Exercise input:
------------------------------------------------------------------------
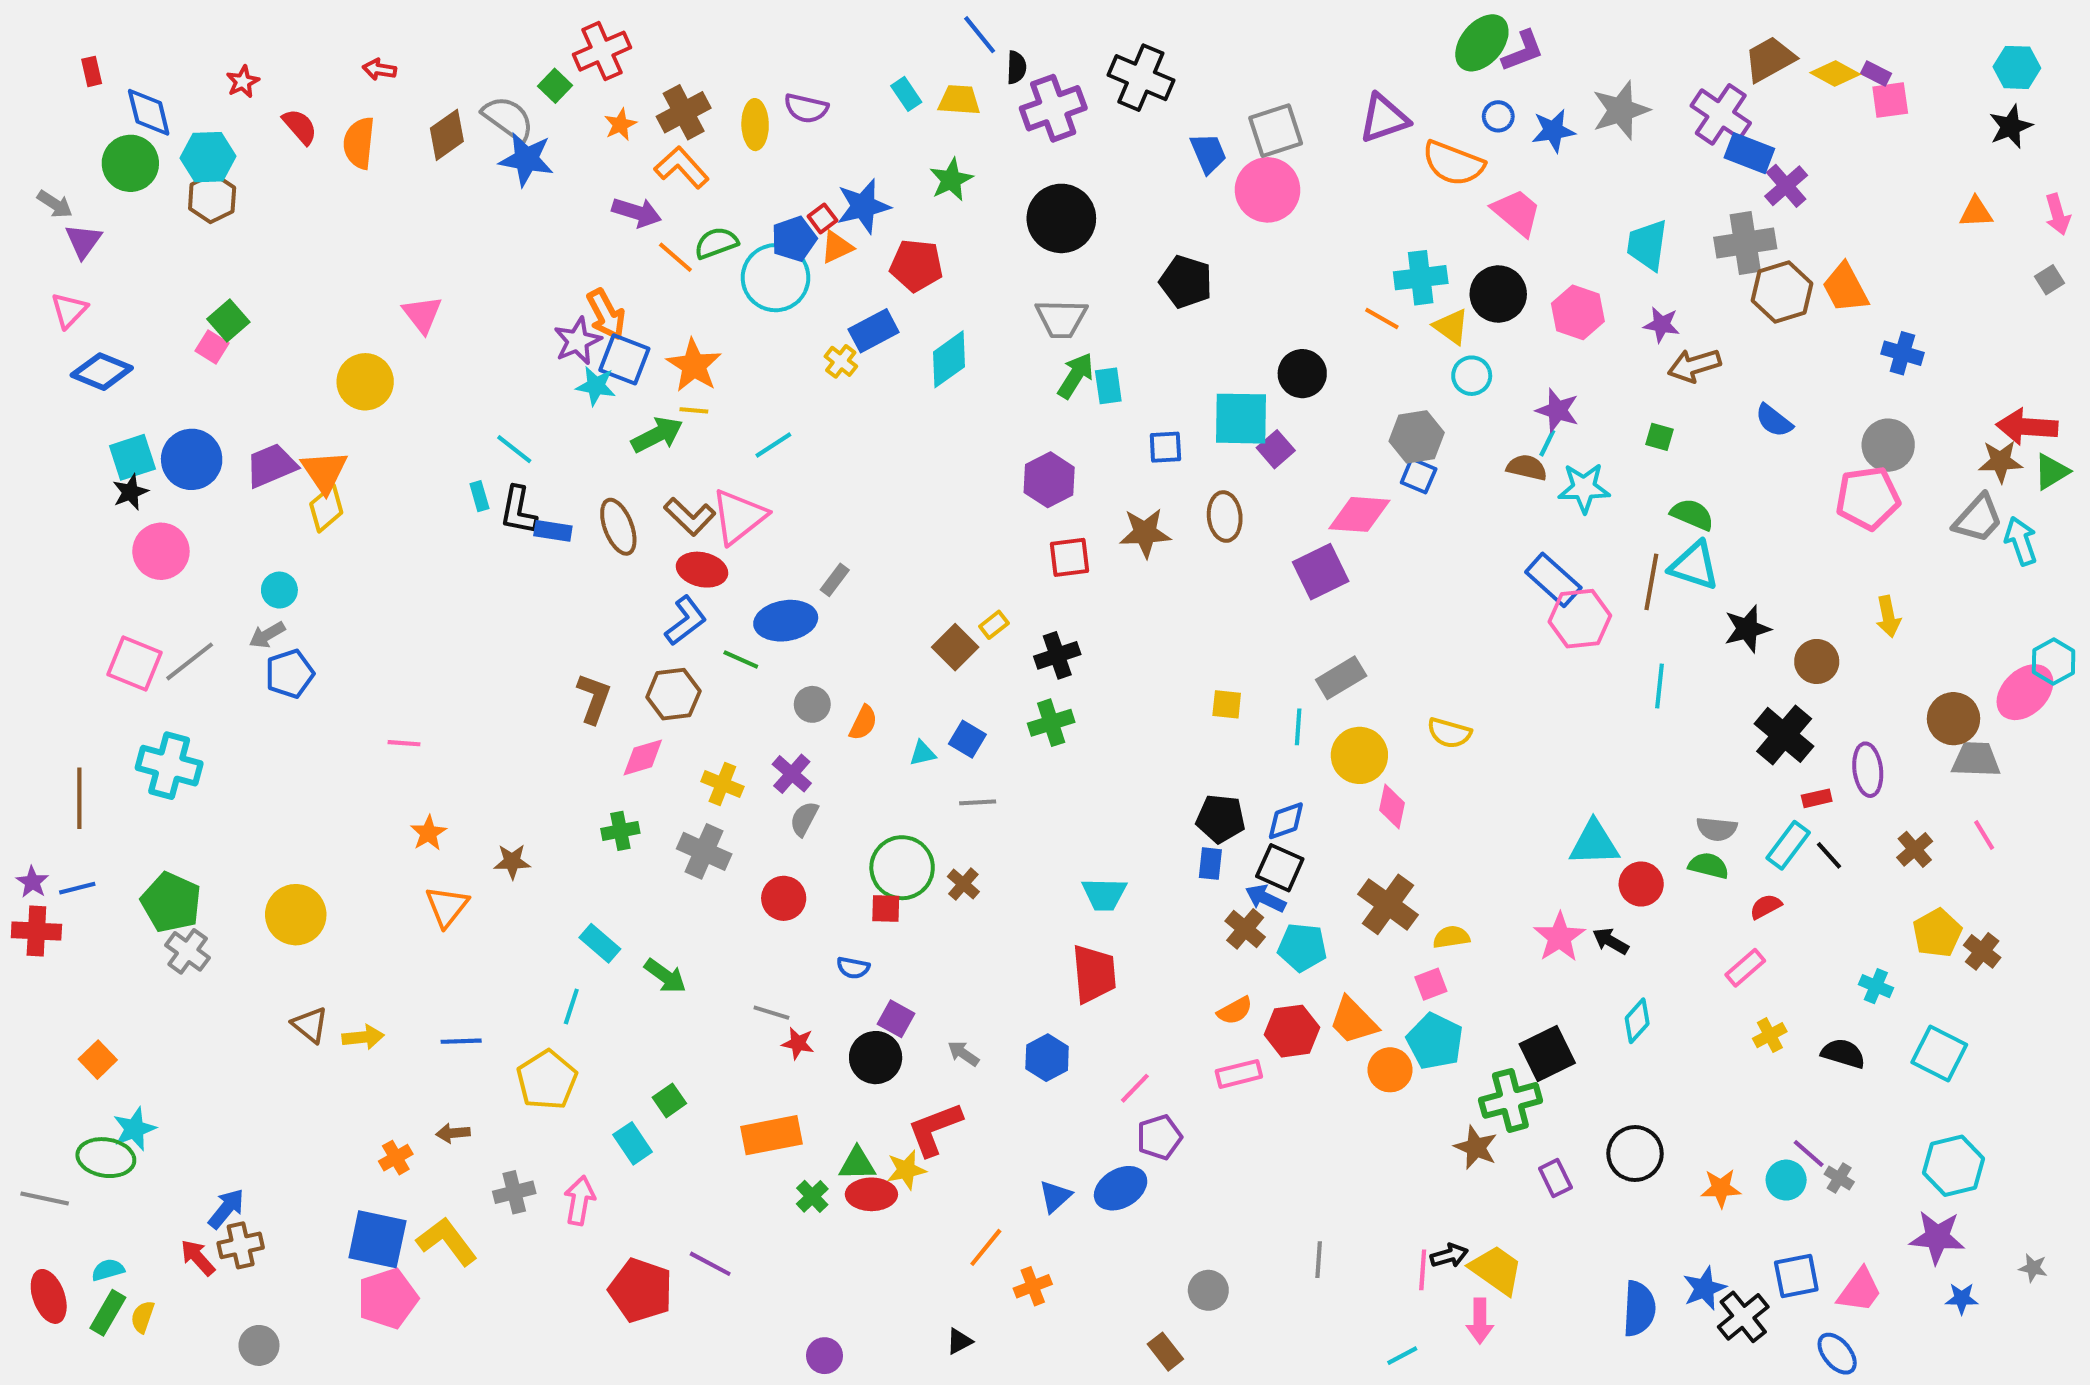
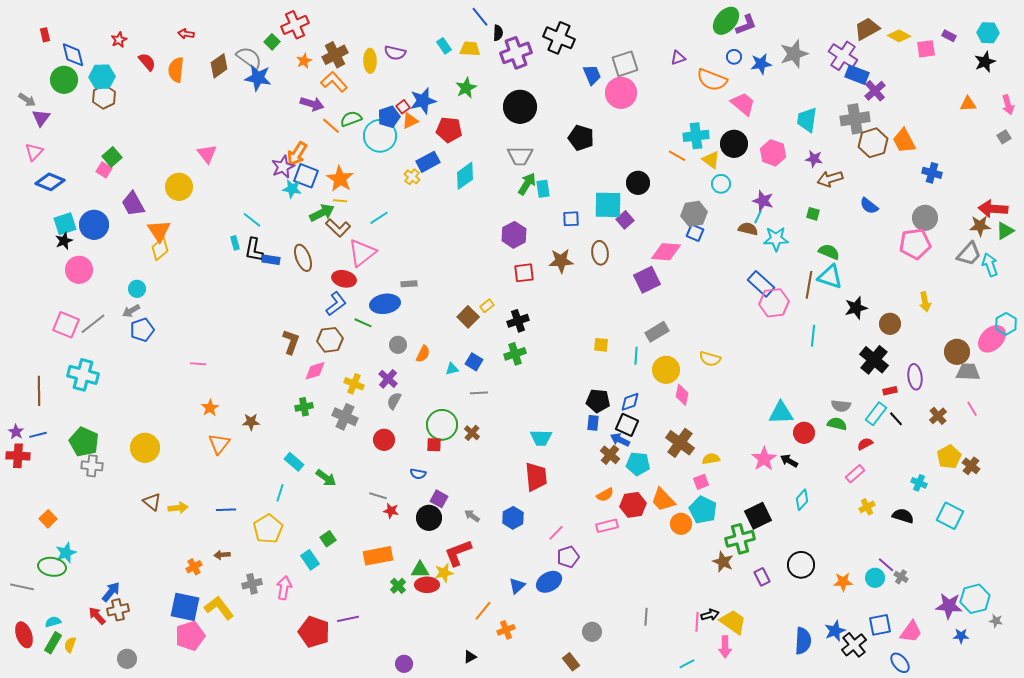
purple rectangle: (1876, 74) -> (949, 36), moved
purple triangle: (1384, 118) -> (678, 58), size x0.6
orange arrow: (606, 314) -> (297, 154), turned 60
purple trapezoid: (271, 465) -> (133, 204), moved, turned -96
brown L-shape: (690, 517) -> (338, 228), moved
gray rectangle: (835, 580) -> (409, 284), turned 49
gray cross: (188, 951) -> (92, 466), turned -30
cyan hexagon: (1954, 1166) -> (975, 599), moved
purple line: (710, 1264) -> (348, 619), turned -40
------------------------------------------------------------------------
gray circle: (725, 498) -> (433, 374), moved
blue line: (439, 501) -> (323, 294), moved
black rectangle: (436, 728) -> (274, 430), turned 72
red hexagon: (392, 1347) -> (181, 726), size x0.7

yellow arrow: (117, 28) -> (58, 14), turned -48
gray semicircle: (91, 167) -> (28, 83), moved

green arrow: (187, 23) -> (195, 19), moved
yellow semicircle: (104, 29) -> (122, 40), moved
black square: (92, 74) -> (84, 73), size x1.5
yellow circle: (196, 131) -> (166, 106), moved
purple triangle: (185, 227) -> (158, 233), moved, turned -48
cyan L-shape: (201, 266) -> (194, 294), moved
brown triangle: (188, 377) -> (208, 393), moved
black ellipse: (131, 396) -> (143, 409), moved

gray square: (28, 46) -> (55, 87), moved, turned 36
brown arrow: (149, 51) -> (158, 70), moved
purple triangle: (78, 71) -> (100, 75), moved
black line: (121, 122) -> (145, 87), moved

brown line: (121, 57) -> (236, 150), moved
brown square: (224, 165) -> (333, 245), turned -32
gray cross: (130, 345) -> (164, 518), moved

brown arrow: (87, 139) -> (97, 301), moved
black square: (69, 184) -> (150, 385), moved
------------------------------------------------------------------------
Brief: Retype, exactly and in full, the lines above from the one containing "cyan L-shape: (201, 266) -> (194, 294), moved" through the one containing "black square: (69, 184) -> (150, 385), moved".

Reply to the task:
cyan L-shape: (201, 266) -> (194, 294), moved
brown triangle: (188, 377) -> (208, 393), moved
black ellipse: (131, 396) -> (143, 409), moved

gray square: (28, 46) -> (55, 87), moved, turned 36
brown arrow: (149, 51) -> (158, 70), moved
purple triangle: (78, 71) -> (100, 75), moved
black line: (121, 122) -> (145, 87), moved

brown line: (121, 57) -> (236, 150), moved
brown square: (224, 165) -> (333, 245), turned -32
gray cross: (130, 345) -> (164, 518), moved

brown arrow: (87, 139) -> (97, 301), moved
black square: (69, 184) -> (150, 385), moved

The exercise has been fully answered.